Exercise prompt
All lines from the one with "first_place: [648, 302, 709, 339]" through the last are to be given again exactly as they stand in the data below, and only those.

= = = = = = =

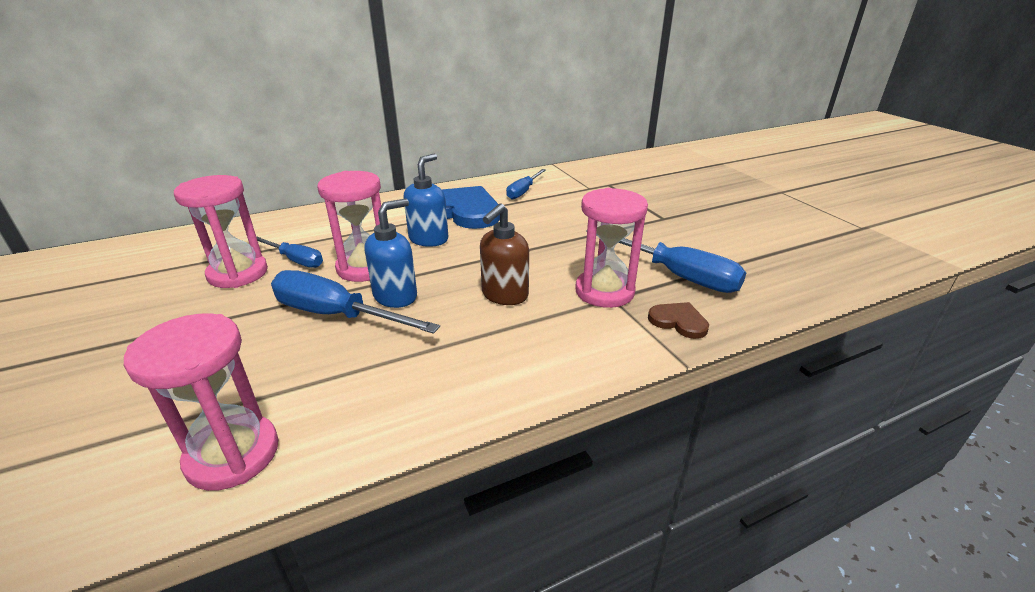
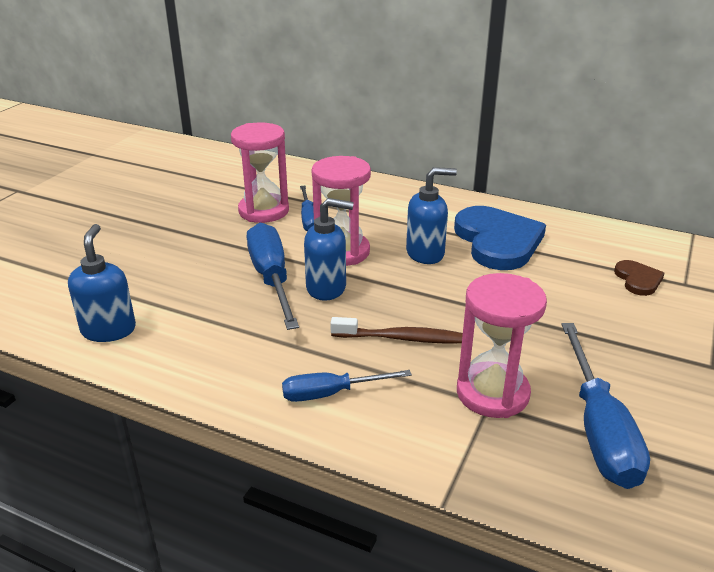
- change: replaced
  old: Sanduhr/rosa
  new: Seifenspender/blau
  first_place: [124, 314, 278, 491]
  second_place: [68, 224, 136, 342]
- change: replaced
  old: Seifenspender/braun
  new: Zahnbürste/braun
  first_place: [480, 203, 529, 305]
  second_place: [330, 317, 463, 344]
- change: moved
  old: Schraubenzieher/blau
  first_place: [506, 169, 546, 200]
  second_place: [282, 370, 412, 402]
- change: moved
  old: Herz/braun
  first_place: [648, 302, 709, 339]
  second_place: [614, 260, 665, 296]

= = = = = = =

Task solution
  first_place: [648, 302, 709, 339]
  second_place: [614, 260, 665, 296]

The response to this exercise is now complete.